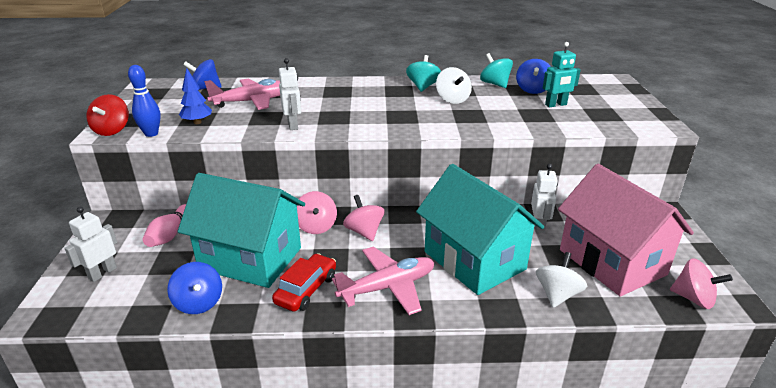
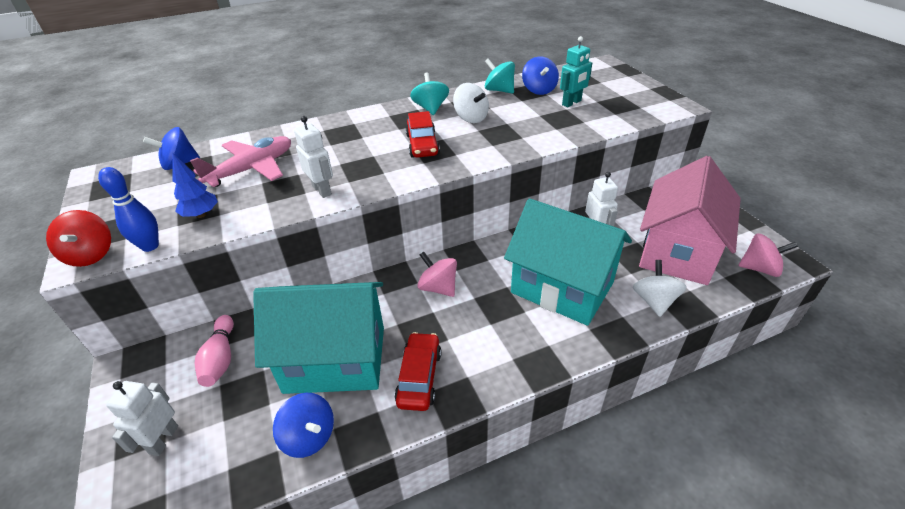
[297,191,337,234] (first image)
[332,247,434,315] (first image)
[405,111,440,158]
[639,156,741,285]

Required work:
Find the word "first" in the material, then list each line that holds it.

Result:
[297,191,337,234] (first image)
[332,247,434,315] (first image)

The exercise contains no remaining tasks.